Recorded data:

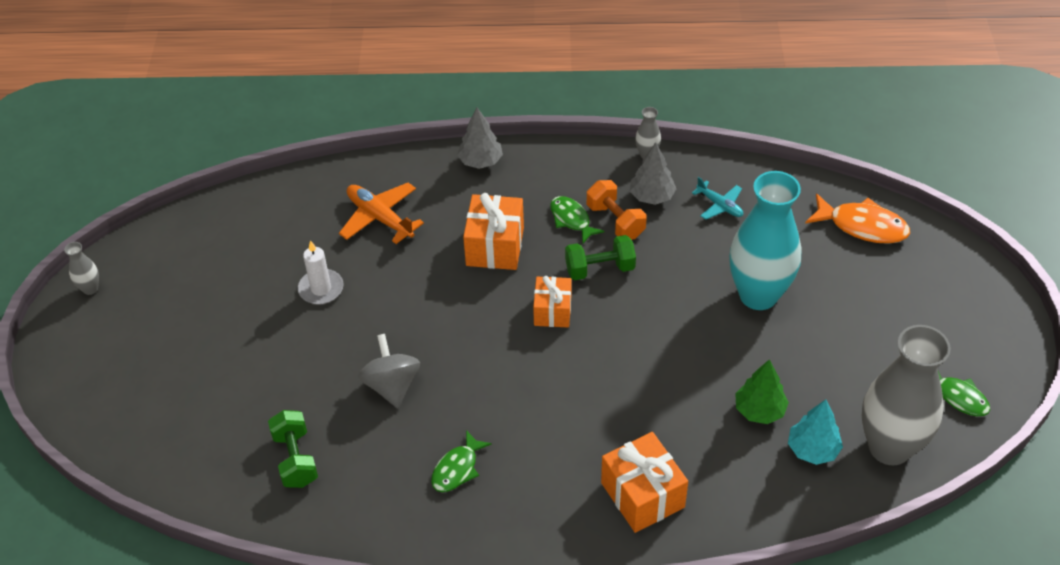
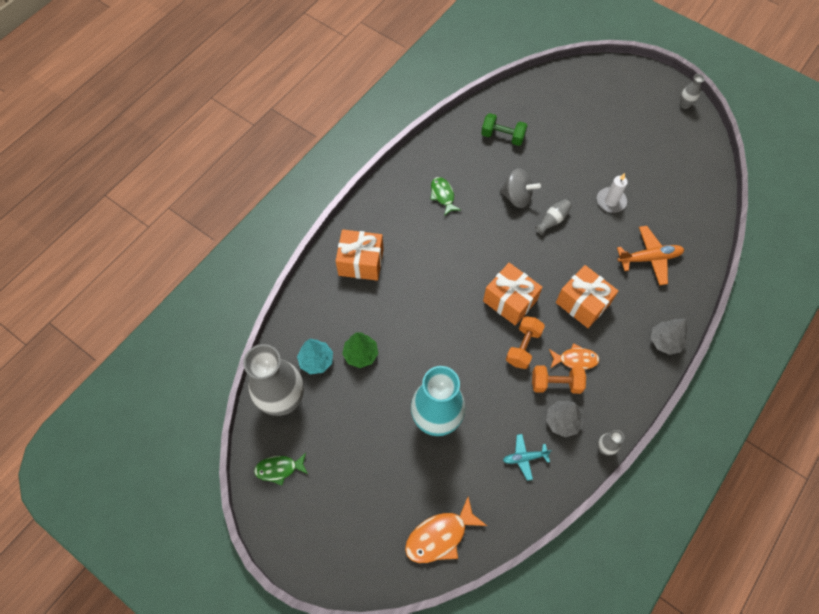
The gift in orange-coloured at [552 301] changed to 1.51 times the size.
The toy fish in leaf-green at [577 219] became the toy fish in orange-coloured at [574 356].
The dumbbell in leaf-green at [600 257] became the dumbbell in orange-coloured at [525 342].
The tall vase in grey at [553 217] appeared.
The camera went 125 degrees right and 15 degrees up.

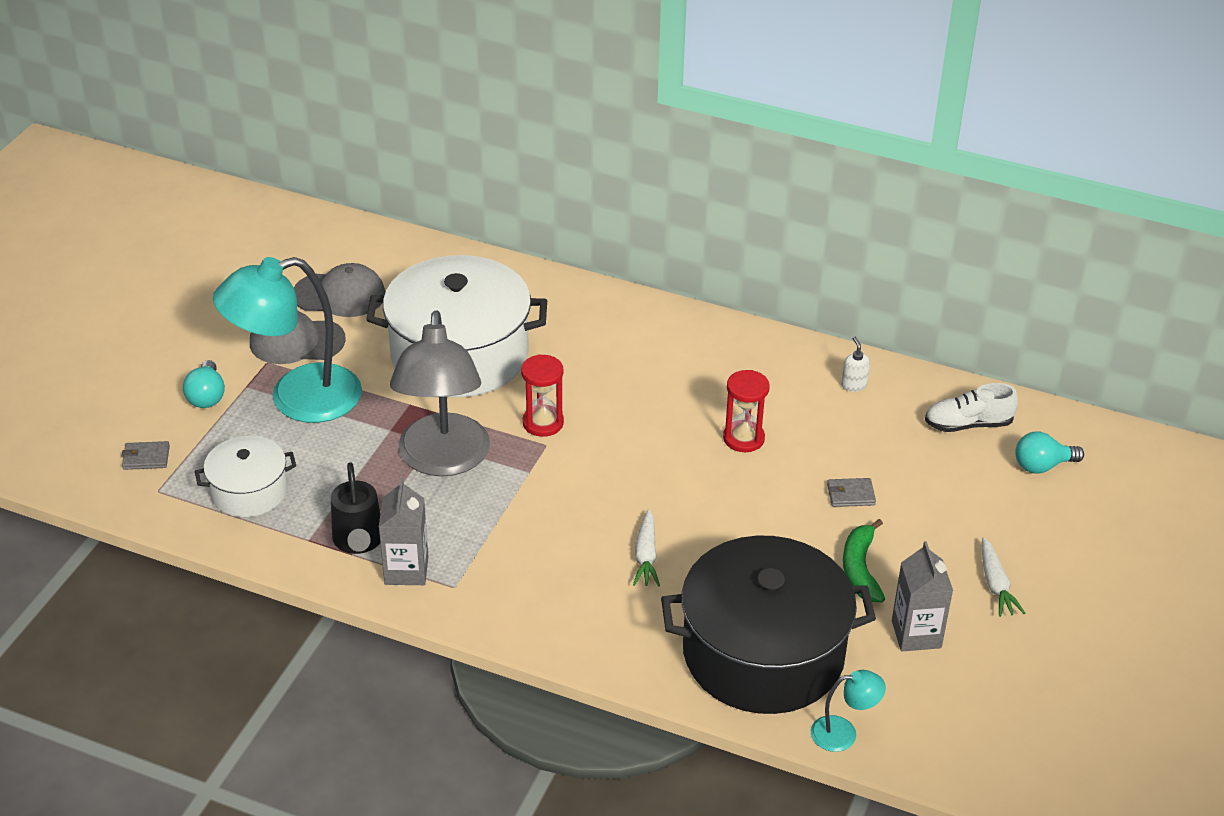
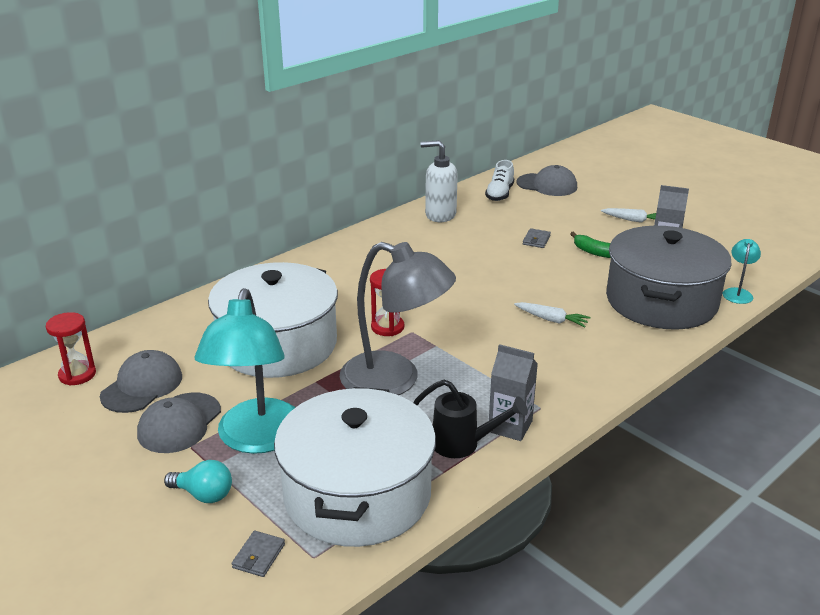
The stockpot in white at [245 476] changed to 1.94 times the size.
The stockpot in black at [768 625] became the stockpot in grey at [669 278].
The sandglass in crimson moved from [746 411] to [71 349].
The soap dispenser in white at [855 364] changed to 2.18 times the size.
The light bulb in turquoise at [1049 453] was replaced by the cap in grey at [546 180].
The camera went 65 degrees left and 10 degrees down.

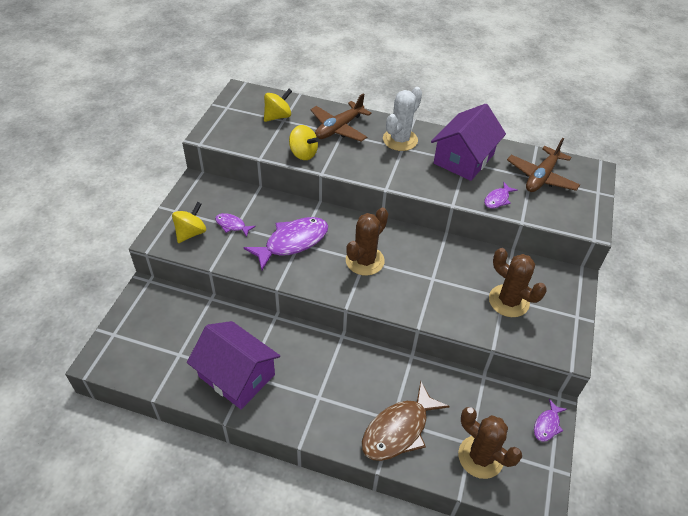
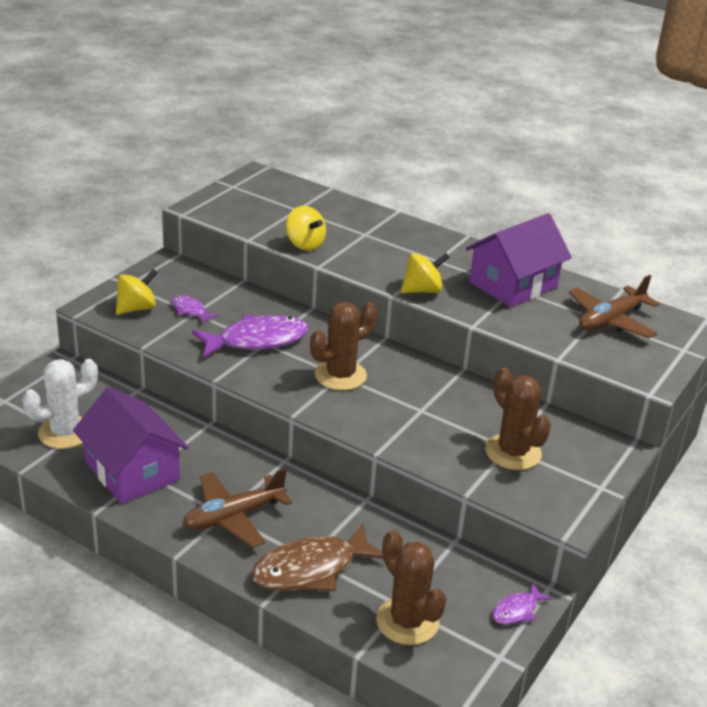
The toy top in bright yellow moved from [278 105] to [425 273].
The plane in russet moved from [340 117] to [237 508].
The prickly plant in white moved from [402 119] to [60 404].
The toy fish in violet at [501 195] disappeared.
The camera went 15 degrees right and 15 degrees down.

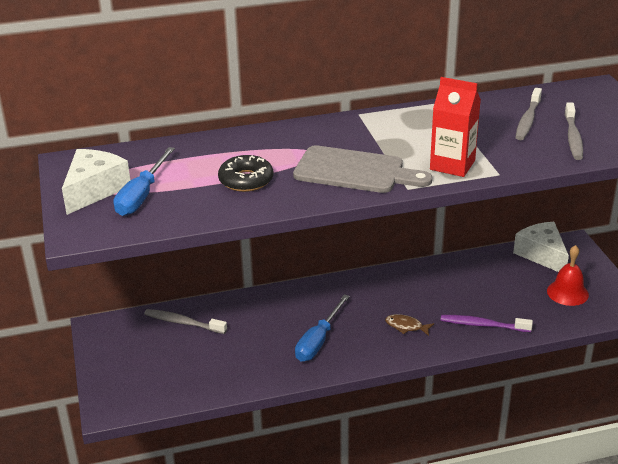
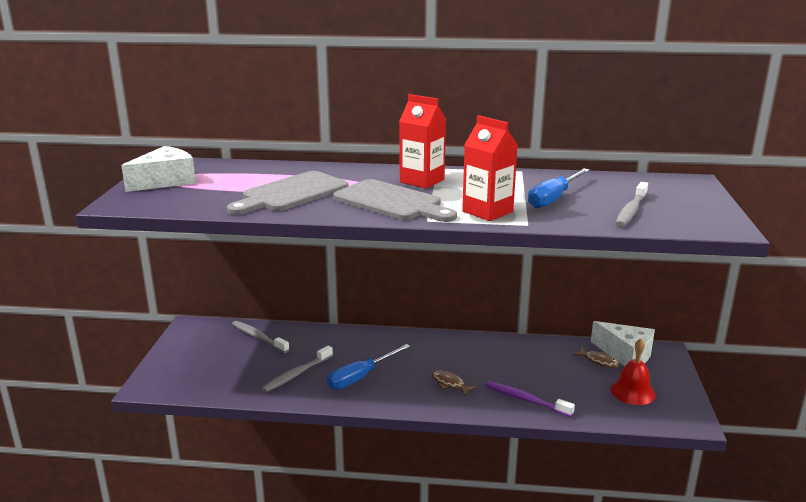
The flat screwdriver in cobalt moved from [144 181] to [559 188].
The glazed donut in black at [245 173] was replaced by the cutting board in grey at [287 193].
The cheese wedge in white at [541 247] turned 135 degrees clockwise.
The tooth brush in grey moved from [528 114] to [297 369].
The carton in crimson at [422 141] appeared.
The toy fish in russet at [596 357] appeared.
The camera went 20 degrees right and 10 degrees down.

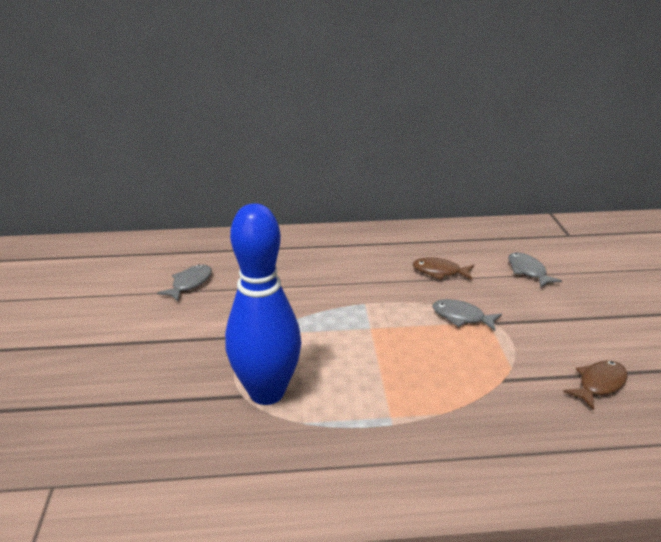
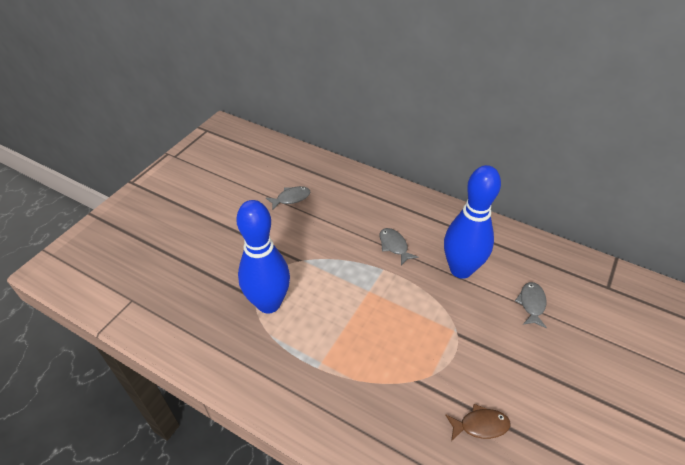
The toy fish in russet at [443 268] was replaced by the tenpin in cobalt at [472 222].
The toy fish in grey moved from [467 315] to [399 246].
The camera went 35 degrees right and 15 degrees up.

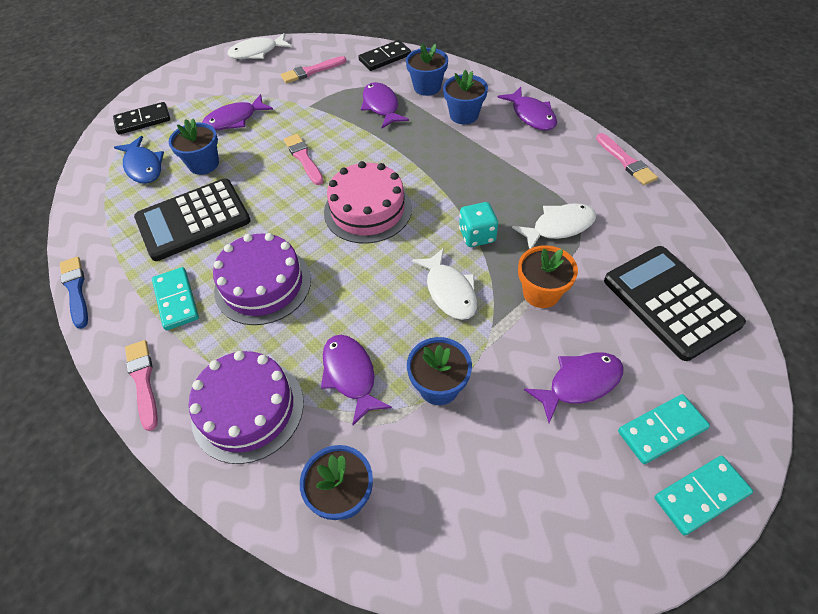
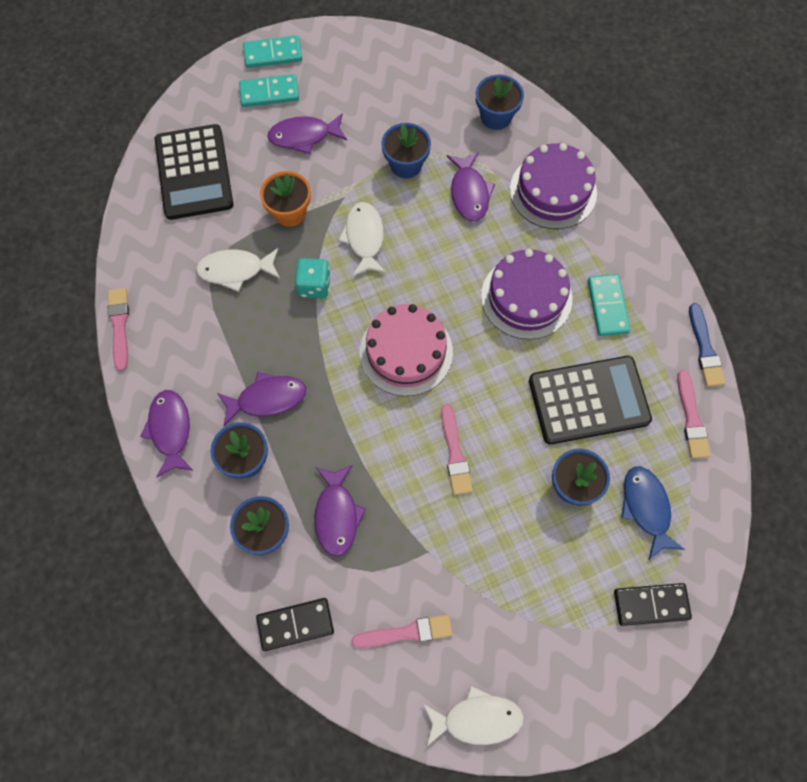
The paint brush in rose-pink moved from [141 385] to [694 414].
The toy fish in violet moved from [237 112] to [261 399].
The camera went 165 degrees left and 15 degrees up.

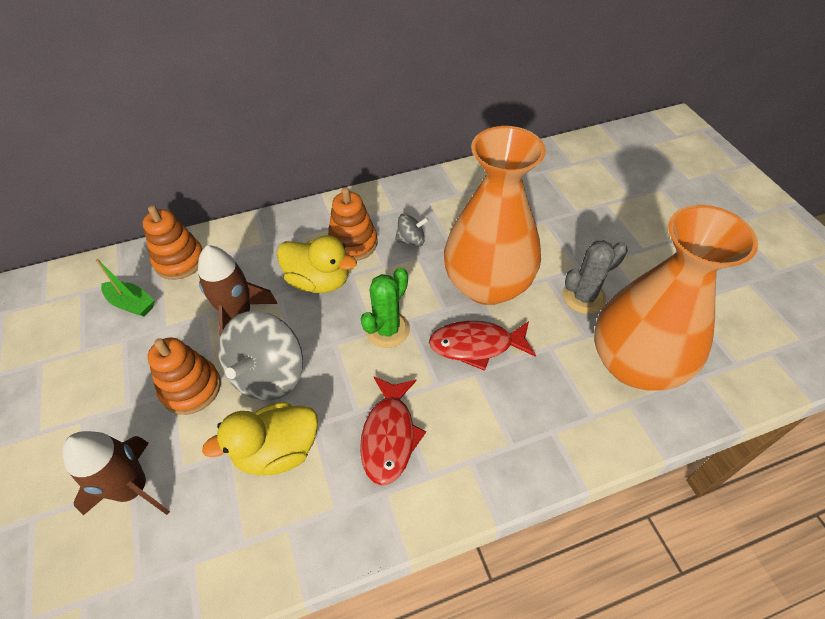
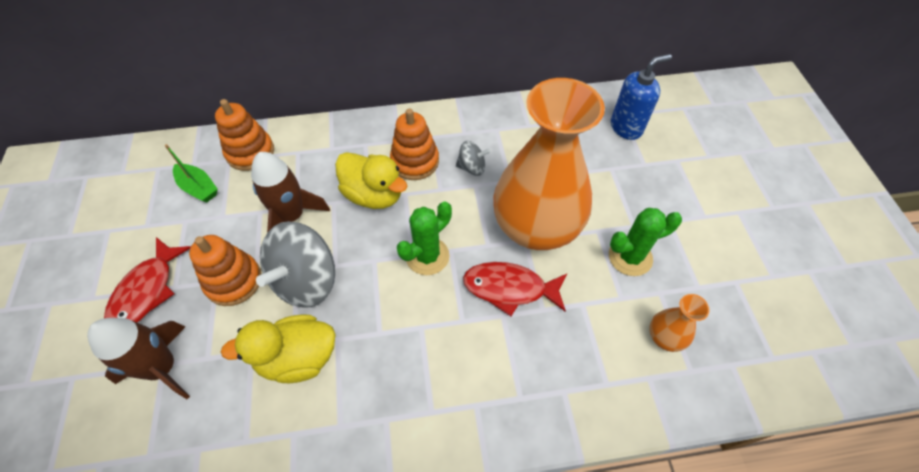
The toy fish in crimson moved from [393 431] to [147 280].
The prickly plant in grey at [595 277] became the prickly plant in leaf-green at [645 242].
The tall vase in orange-coloured at [676 298] changed to 0.40 times the size.
The soap dispenser in cobalt at [641 97] appeared.
The camera went 10 degrees right and 5 degrees up.

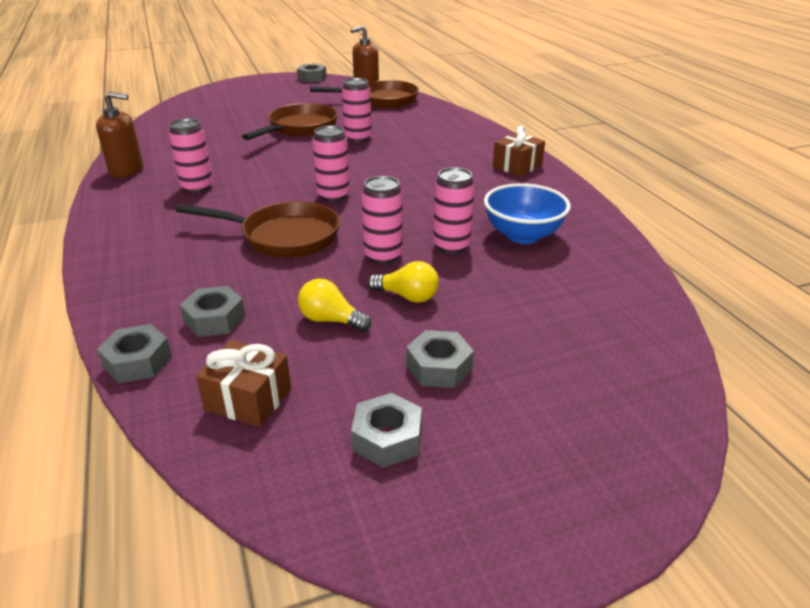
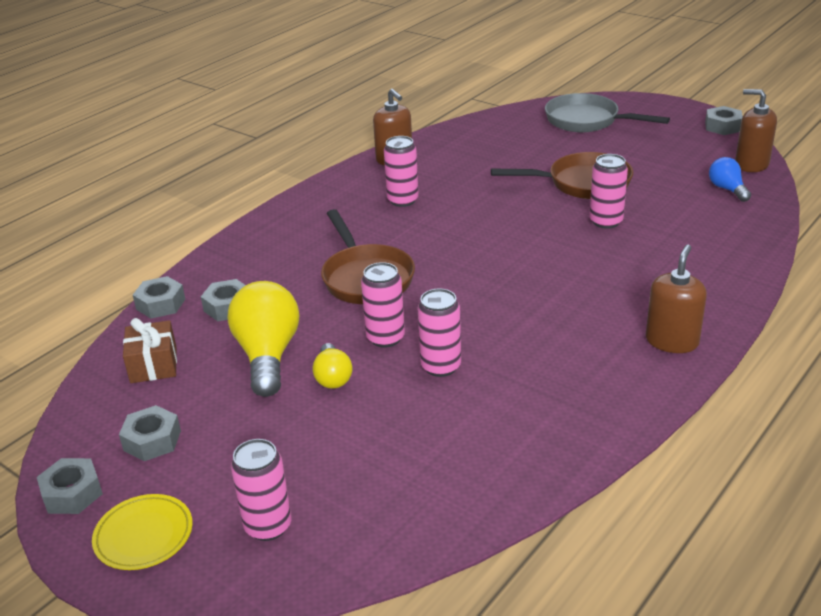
The light bulb in bright yellow at [335 304] changed to 1.87 times the size.
The skillet in russet at [364 94] was replaced by the light bulb in cobalt at [730 179].
The soda can in rose-pink moved from [331 163] to [261 490].
The hex nut in grey moved from [440 359] to [70 486].
The deep dish in cobalt at [527 213] disappeared.
The gift in russet at [519 151] was replaced by the soap dispenser in russet at [676 298].
The plate in bright yellow at [142 532] appeared.
The skillet in grey at [607 112] appeared.
The camera went 60 degrees right and 0 degrees up.

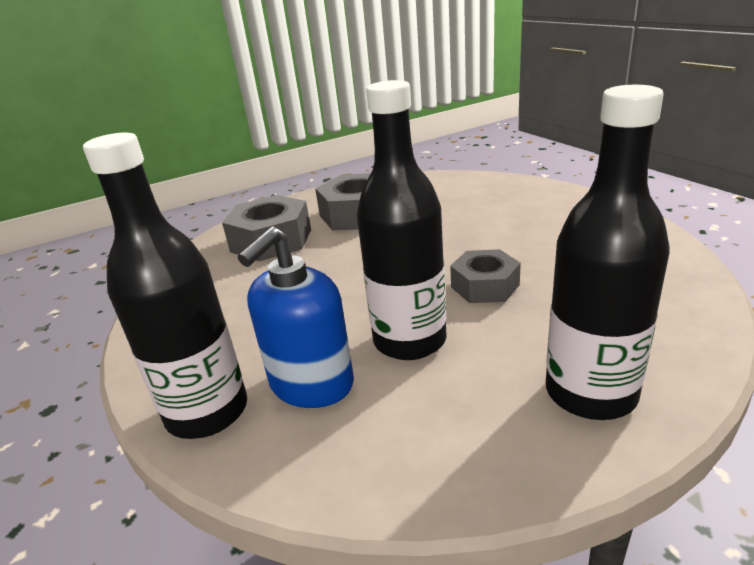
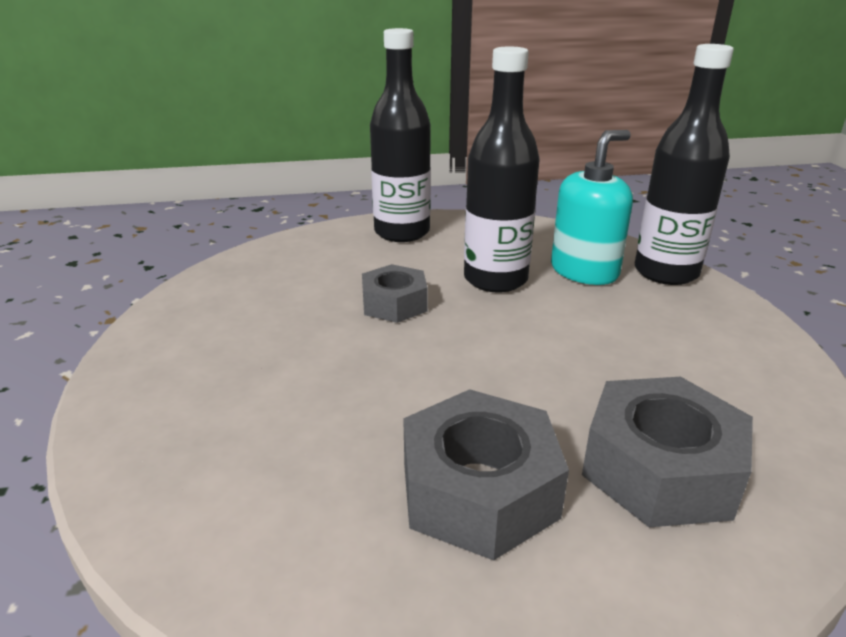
The soap dispenser in cobalt at [296 317] became the soap dispenser in turquoise at [592 207].
The camera went 165 degrees left and 0 degrees up.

● What you have to do
Print the records verbatim, without pictures.

● Exercise response
The gift in orange-coloured at [552 301] changed to 1.51 times the size.
The toy fish in leaf-green at [577 219] became the toy fish in orange-coloured at [574 356].
The dumbbell in leaf-green at [600 257] became the dumbbell in orange-coloured at [525 342].
The tall vase in grey at [553 217] appeared.
The camera went 125 degrees right and 15 degrees up.

The stockpot in white at [245 476] changed to 1.94 times the size.
The stockpot in black at [768 625] became the stockpot in grey at [669 278].
The sandglass in crimson moved from [746 411] to [71 349].
The soap dispenser in white at [855 364] changed to 2.18 times the size.
The light bulb in turquoise at [1049 453] was replaced by the cap in grey at [546 180].
The camera went 65 degrees left and 10 degrees down.

The toy top in bright yellow moved from [278 105] to [425 273].
The plane in russet moved from [340 117] to [237 508].
The prickly plant in white moved from [402 119] to [60 404].
The toy fish in violet at [501 195] disappeared.
The camera went 15 degrees right and 15 degrees down.

The flat screwdriver in cobalt moved from [144 181] to [559 188].
The glazed donut in black at [245 173] was replaced by the cutting board in grey at [287 193].
The cheese wedge in white at [541 247] turned 135 degrees clockwise.
The tooth brush in grey moved from [528 114] to [297 369].
The carton in crimson at [422 141] appeared.
The toy fish in russet at [596 357] appeared.
The camera went 20 degrees right and 10 degrees down.

The toy fish in russet at [443 268] was replaced by the tenpin in cobalt at [472 222].
The toy fish in grey moved from [467 315] to [399 246].
The camera went 35 degrees right and 15 degrees up.

The paint brush in rose-pink moved from [141 385] to [694 414].
The toy fish in violet moved from [237 112] to [261 399].
The camera went 165 degrees left and 15 degrees up.

The toy fish in crimson moved from [393 431] to [147 280].
The prickly plant in grey at [595 277] became the prickly plant in leaf-green at [645 242].
The tall vase in orange-coloured at [676 298] changed to 0.40 times the size.
The soap dispenser in cobalt at [641 97] appeared.
The camera went 10 degrees right and 5 degrees up.

The light bulb in bright yellow at [335 304] changed to 1.87 times the size.
The skillet in russet at [364 94] was replaced by the light bulb in cobalt at [730 179].
The soda can in rose-pink moved from [331 163] to [261 490].
The hex nut in grey moved from [440 359] to [70 486].
The deep dish in cobalt at [527 213] disappeared.
The gift in russet at [519 151] was replaced by the soap dispenser in russet at [676 298].
The plate in bright yellow at [142 532] appeared.
The skillet in grey at [607 112] appeared.
The camera went 60 degrees right and 0 degrees up.

The soap dispenser in cobalt at [296 317] became the soap dispenser in turquoise at [592 207].
The camera went 165 degrees left and 0 degrees up.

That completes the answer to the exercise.